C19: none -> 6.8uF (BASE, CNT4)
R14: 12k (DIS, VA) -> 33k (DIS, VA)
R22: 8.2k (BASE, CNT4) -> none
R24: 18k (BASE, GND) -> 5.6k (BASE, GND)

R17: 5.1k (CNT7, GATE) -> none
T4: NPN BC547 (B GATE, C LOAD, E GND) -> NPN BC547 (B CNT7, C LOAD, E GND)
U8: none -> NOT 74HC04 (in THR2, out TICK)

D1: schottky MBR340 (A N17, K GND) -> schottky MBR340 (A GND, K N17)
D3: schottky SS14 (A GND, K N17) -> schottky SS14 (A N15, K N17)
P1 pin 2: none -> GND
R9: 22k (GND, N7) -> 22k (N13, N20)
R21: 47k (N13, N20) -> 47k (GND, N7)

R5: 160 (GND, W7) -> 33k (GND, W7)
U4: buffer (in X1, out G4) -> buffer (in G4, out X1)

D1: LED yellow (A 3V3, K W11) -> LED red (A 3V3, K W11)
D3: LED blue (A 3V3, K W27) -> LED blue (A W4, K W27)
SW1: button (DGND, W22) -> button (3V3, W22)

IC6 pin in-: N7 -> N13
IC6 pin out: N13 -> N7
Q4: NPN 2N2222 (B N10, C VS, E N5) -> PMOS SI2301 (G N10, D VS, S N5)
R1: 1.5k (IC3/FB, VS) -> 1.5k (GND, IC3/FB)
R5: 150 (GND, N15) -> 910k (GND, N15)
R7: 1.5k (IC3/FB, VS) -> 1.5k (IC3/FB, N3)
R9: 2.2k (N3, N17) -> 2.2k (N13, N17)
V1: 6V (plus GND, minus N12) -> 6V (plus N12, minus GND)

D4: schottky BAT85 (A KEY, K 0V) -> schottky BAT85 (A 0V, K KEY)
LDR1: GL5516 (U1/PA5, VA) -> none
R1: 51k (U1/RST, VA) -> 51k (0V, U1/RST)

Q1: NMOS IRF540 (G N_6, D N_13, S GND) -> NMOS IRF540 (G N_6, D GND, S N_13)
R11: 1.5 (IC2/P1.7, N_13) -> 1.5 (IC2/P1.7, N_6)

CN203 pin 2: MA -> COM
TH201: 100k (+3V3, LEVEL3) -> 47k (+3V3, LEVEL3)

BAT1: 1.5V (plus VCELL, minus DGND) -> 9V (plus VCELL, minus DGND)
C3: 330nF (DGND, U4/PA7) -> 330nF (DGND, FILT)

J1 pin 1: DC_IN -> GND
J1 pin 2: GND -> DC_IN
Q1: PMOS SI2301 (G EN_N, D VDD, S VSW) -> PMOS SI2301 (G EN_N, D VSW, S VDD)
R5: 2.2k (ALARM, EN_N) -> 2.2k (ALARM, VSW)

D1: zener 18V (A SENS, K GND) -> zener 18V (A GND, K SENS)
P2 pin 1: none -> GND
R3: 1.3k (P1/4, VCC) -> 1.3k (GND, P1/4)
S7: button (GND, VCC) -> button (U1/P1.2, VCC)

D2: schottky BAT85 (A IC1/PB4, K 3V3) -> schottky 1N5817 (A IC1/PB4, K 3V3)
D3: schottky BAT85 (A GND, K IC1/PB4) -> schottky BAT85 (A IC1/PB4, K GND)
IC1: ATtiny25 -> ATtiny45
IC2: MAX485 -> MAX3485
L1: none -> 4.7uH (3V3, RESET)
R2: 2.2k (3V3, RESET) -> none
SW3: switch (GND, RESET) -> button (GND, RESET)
.....
§ PROBLEM DETAILS
Every entry, from first to last, is to be reproduced exactly.

§ RESPONSE TO THIS TASK
C19: none -> 6.8uF (BASE, CNT4)
R14: 12k (DIS, VA) -> 33k (DIS, VA)
R22: 8.2k (BASE, CNT4) -> none
R24: 18k (BASE, GND) -> 5.6k (BASE, GND)

R17: 5.1k (CNT7, GATE) -> none
T4: NPN BC547 (B GATE, C LOAD, E GND) -> NPN BC547 (B CNT7, C LOAD, E GND)
U8: none -> NOT 74HC04 (in THR2, out TICK)

D1: schottky MBR340 (A N17, K GND) -> schottky MBR340 (A GND, K N17)
D3: schottky SS14 (A GND, K N17) -> schottky SS14 (A N15, K N17)
P1 pin 2: none -> GND
R9: 22k (GND, N7) -> 22k (N13, N20)
R21: 47k (N13, N20) -> 47k (GND, N7)

R5: 160 (GND, W7) -> 33k (GND, W7)
U4: buffer (in X1, out G4) -> buffer (in G4, out X1)

D1: LED yellow (A 3V3, K W11) -> LED red (A 3V3, K W11)
D3: LED blue (A 3V3, K W27) -> LED blue (A W4, K W27)
SW1: button (DGND, W22) -> button (3V3, W22)

IC6 pin in-: N7 -> N13
IC6 pin out: N13 -> N7
Q4: NPN 2N2222 (B N10, C VS, E N5) -> PMOS SI2301 (G N10, D VS, S N5)
R1: 1.5k (IC3/FB, VS) -> 1.5k (GND, IC3/FB)
R5: 150 (GND, N15) -> 910k (GND, N15)
R7: 1.5k (IC3/FB, VS) -> 1.5k (IC3/FB, N3)
R9: 2.2k (N3, N17) -> 2.2k (N13, N17)
V1: 6V (plus GND, minus N12) -> 6V (plus N12, minus GND)

D4: schottky BAT85 (A KEY, K 0V) -> schottky BAT85 (A 0V, K KEY)
LDR1: GL5516 (U1/PA5, VA) -> none
R1: 51k (U1/RST, VA) -> 51k (0V, U1/RST)

Q1: NMOS IRF540 (G N_6, D N_13, S GND) -> NMOS IRF540 (G N_6, D GND, S N_13)
R11: 1.5 (IC2/P1.7, N_13) -> 1.5 (IC2/P1.7, N_6)

CN203 pin 2: MA -> COM
TH201: 100k (+3V3, LEVEL3) -> 47k (+3V3, LEVEL3)

BAT1: 1.5V (plus VCELL, minus DGND) -> 9V (plus VCELL, minus DGND)
C3: 330nF (DGND, U4/PA7) -> 330nF (DGND, FILT)

J1 pin 1: DC_IN -> GND
J1 pin 2: GND -> DC_IN
Q1: PMOS SI2301 (G EN_N, D VDD, S VSW) -> PMOS SI2301 (G EN_N, D VSW, S VDD)
R5: 2.2k (ALARM, EN_N) -> 2.2k (ALARM, VSW)

D1: zener 18V (A SENS, K GND) -> zener 18V (A GND, K SENS)
P2 pin 1: none -> GND
R3: 1.3k (P1/4, VCC) -> 1.3k (GND, P1/4)
S7: button (GND, VCC) -> button (U1/P1.2, VCC)

D2: schottky BAT85 (A IC1/PB4, K 3V3) -> schottky 1N5817 (A IC1/PB4, K 3V3)
D3: schottky BAT85 (A GND, K IC1/PB4) -> schottky BAT85 (A IC1/PB4, K GND)
IC1: ATtiny25 -> ATtiny45
IC2: MAX485 -> MAX3485
L1: none -> 4.7uH (3V3, RESET)
R2: 2.2k (3V3, RESET) -> none
SW3: switch (GND, RESET) -> button (GND, RESET)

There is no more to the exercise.